(Exercise instructions): Each line from the one containing "LUX pin SCL: GP22 -> GP14" through the final line below must be reproduced exactly, and no others.

(Difference listings)

*** Block opens ***

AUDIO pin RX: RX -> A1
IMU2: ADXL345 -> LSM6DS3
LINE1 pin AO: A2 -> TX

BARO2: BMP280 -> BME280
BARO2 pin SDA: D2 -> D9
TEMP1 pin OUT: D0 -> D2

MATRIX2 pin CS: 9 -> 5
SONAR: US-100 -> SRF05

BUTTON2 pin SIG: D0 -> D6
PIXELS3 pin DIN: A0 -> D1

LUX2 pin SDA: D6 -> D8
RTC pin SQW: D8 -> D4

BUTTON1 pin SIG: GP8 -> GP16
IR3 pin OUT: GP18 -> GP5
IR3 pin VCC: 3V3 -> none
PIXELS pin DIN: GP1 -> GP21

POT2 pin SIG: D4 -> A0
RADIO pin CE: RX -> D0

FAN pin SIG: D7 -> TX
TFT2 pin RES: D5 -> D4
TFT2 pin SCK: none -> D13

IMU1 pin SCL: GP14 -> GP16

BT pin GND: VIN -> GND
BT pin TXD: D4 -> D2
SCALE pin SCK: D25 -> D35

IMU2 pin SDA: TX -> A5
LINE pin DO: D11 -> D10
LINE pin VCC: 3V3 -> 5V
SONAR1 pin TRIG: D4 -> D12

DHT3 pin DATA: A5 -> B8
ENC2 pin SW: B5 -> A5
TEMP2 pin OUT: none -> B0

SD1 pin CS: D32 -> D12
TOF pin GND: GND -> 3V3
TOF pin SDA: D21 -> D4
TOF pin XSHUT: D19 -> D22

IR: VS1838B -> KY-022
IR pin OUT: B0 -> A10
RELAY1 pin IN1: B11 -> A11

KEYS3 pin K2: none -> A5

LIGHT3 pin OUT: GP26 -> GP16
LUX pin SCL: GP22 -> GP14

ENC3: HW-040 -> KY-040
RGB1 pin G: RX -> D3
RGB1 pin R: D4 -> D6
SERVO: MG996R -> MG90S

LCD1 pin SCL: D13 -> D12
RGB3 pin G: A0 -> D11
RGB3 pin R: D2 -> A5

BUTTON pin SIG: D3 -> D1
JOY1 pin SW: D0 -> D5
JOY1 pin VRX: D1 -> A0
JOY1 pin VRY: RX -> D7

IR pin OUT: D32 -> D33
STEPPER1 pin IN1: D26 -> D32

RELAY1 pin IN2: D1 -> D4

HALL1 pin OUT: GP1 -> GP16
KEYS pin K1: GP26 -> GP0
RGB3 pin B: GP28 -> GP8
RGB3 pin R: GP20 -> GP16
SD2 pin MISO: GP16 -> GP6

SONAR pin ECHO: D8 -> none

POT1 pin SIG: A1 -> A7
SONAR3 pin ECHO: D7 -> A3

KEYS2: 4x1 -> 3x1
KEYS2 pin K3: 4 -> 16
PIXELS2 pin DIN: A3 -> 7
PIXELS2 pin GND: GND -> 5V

*** Block closes ***

(Solution):
LUX pin SCL: GP22 -> GP14

ENC3: HW-040 -> KY-040
RGB1 pin G: RX -> D3
RGB1 pin R: D4 -> D6
SERVO: MG996R -> MG90S

LCD1 pin SCL: D13 -> D12
RGB3 pin G: A0 -> D11
RGB3 pin R: D2 -> A5

BUTTON pin SIG: D3 -> D1
JOY1 pin SW: D0 -> D5
JOY1 pin VRX: D1 -> A0
JOY1 pin VRY: RX -> D7

IR pin OUT: D32 -> D33
STEPPER1 pin IN1: D26 -> D32

RELAY1 pin IN2: D1 -> D4

HALL1 pin OUT: GP1 -> GP16
KEYS pin K1: GP26 -> GP0
RGB3 pin B: GP28 -> GP8
RGB3 pin R: GP20 -> GP16
SD2 pin MISO: GP16 -> GP6

SONAR pin ECHO: D8 -> none

POT1 pin SIG: A1 -> A7
SONAR3 pin ECHO: D7 -> A3

KEYS2: 4x1 -> 3x1
KEYS2 pin K3: 4 -> 16
PIXELS2 pin DIN: A3 -> 7
PIXELS2 pin GND: GND -> 5V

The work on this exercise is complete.